▶ _BRIEF_
Without the pictures, repeat all of the data exactly as it appears below.

(Extracted data entries)

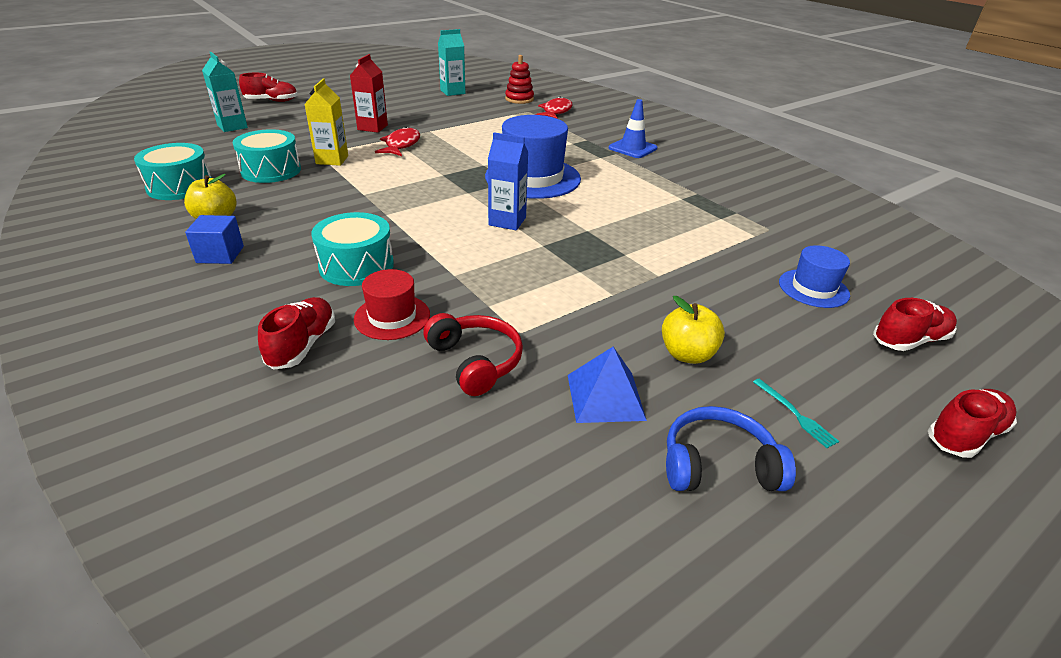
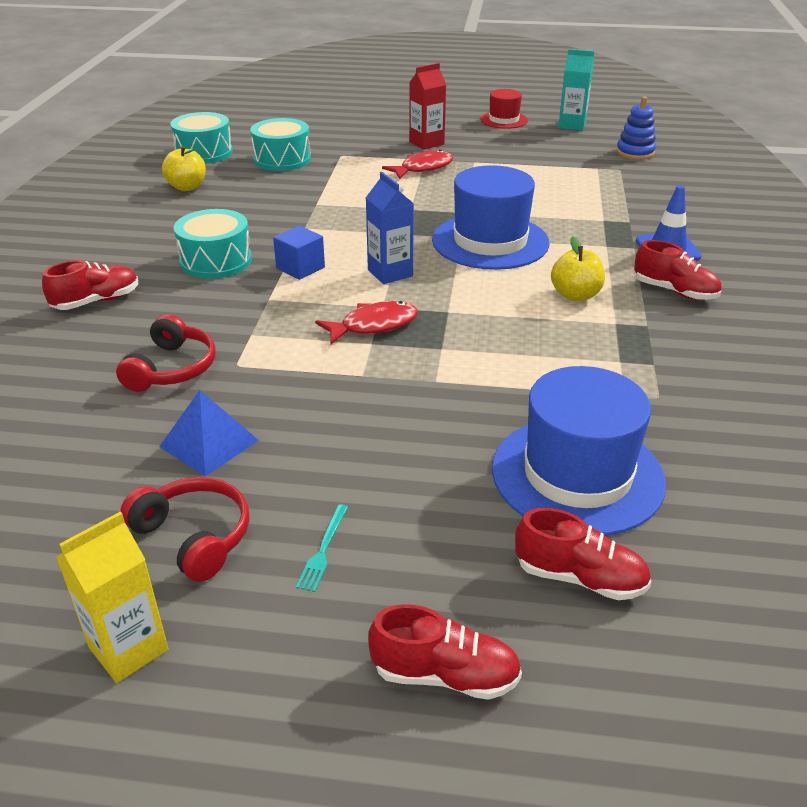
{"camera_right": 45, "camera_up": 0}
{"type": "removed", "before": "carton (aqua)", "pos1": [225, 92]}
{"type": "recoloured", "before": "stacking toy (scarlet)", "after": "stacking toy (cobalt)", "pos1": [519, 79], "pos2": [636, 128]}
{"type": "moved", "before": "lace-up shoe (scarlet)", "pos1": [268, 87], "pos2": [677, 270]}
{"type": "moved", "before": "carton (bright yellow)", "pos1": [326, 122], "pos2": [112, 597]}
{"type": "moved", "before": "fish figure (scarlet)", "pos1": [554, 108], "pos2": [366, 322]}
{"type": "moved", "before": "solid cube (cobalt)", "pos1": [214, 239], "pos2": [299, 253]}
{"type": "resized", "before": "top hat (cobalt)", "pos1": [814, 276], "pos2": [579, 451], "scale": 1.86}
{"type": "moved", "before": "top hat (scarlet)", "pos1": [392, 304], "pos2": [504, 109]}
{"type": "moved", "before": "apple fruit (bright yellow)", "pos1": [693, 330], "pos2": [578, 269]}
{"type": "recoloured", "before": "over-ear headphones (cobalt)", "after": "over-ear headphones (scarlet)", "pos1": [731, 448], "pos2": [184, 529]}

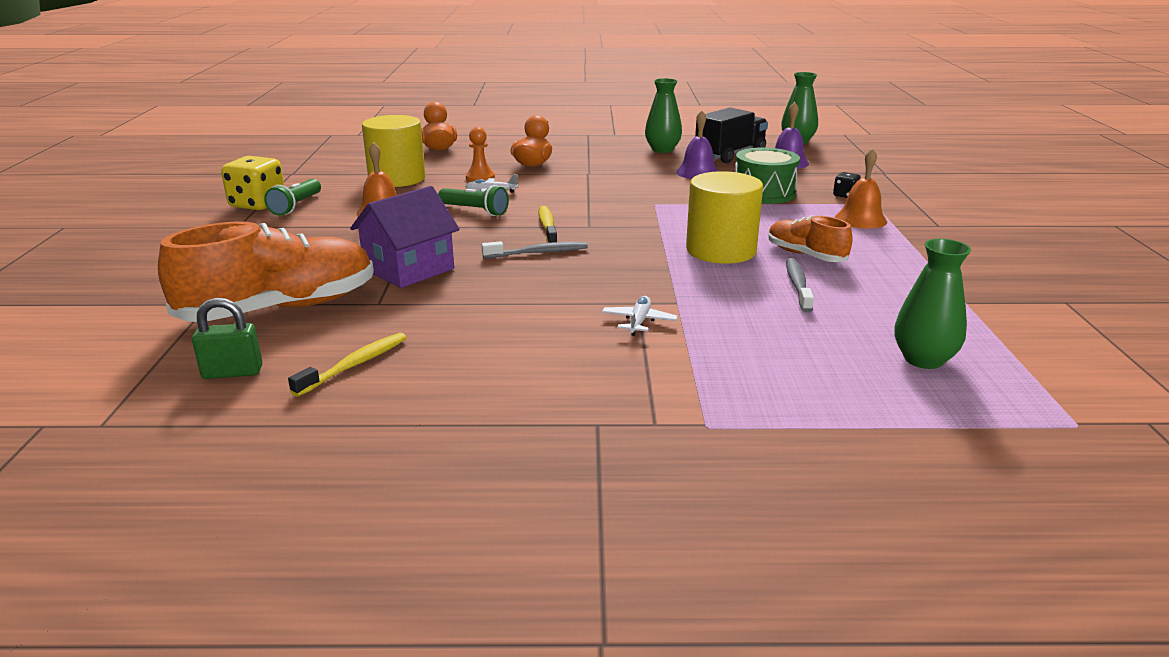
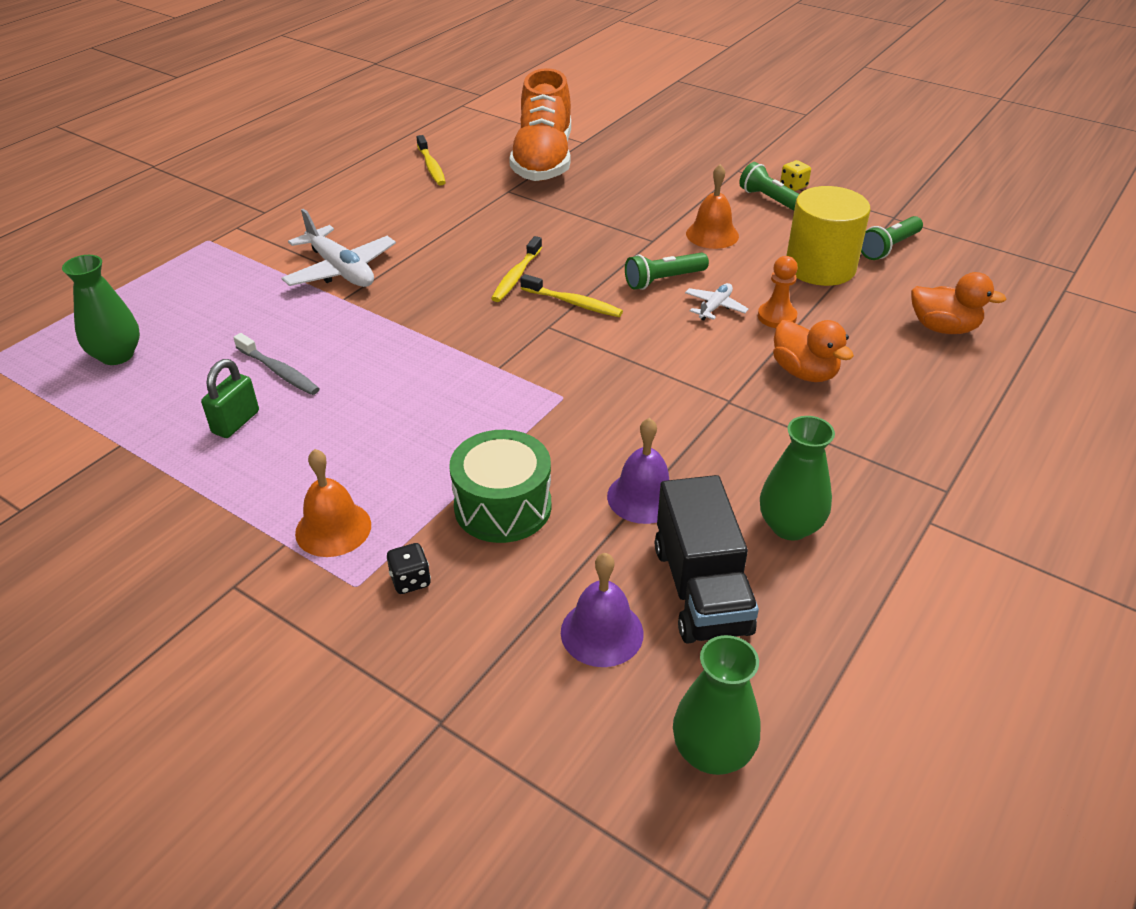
{"camera_right": 125, "camera_up": 15}
{"type": "resized", "before": "dice (bright yellow)", "pos1": [252, 183], "pos2": [795, 175], "scale": 0.5}
{"type": "removed", "before": "solid cylinder (bright yellow)", "pos1": [724, 217]}
{"type": "removed", "before": "toy house (violet)", "pos1": [405, 237]}
{"type": "removed", "before": "lace-up shoe (orange)", "pos1": [810, 238]}
{"type": "recoloured", "before": "tooth brush (ash-grey)", "after": "tooth brush (bright yellow)", "pos1": [535, 249], "pos2": [516, 269]}
{"type": "resized", "before": "aeroplane (pure white)", "pos1": [640, 316], "pos2": [339, 248], "scale": 1.92}
{"type": "moved", "before": "padlock (emerald)", "pos1": [227, 338], "pos2": [230, 398]}
{"type": "added", "after": "pocket torch (emerald)", "pos2": [892, 238]}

▶ _RESPONSE AREA_
{"camera_right": 45, "camera_up": 0}
{"type": "removed", "before": "carton (aqua)", "pos1": [225, 92]}
{"type": "recoloured", "before": "stacking toy (scarlet)", "after": "stacking toy (cobalt)", "pos1": [519, 79], "pos2": [636, 128]}
{"type": "moved", "before": "lace-up shoe (scarlet)", "pos1": [268, 87], "pos2": [677, 270]}
{"type": "moved", "before": "carton (bright yellow)", "pos1": [326, 122], "pos2": [112, 597]}
{"type": "moved", "before": "fish figure (scarlet)", "pos1": [554, 108], "pos2": [366, 322]}
{"type": "moved", "before": "solid cube (cobalt)", "pos1": [214, 239], "pos2": [299, 253]}
{"type": "resized", "before": "top hat (cobalt)", "pos1": [814, 276], "pos2": [579, 451], "scale": 1.86}
{"type": "moved", "before": "top hat (scarlet)", "pos1": [392, 304], "pos2": [504, 109]}
{"type": "moved", "before": "apple fruit (bright yellow)", "pos1": [693, 330], "pos2": [578, 269]}
{"type": "recoloured", "before": "over-ear headphones (cobalt)", "after": "over-ear headphones (scarlet)", "pos1": [731, 448], "pos2": [184, 529]}

{"camera_right": 125, "camera_up": 15}
{"type": "resized", "before": "dice (bright yellow)", "pos1": [252, 183], "pos2": [795, 175], "scale": 0.5}
{"type": "removed", "before": "solid cylinder (bright yellow)", "pos1": [724, 217]}
{"type": "removed", "before": "toy house (violet)", "pos1": [405, 237]}
{"type": "removed", "before": "lace-up shoe (orange)", "pos1": [810, 238]}
{"type": "recoloured", "before": "tooth brush (ash-grey)", "after": "tooth brush (bright yellow)", "pos1": [535, 249], "pos2": [516, 269]}
{"type": "resized", "before": "aeroplane (pure white)", "pos1": [640, 316], "pos2": [339, 248], "scale": 1.92}
{"type": "moved", "before": "padlock (emerald)", "pos1": [227, 338], "pos2": [230, 398]}
{"type": "added", "after": "pocket torch (emerald)", "pos2": [892, 238]}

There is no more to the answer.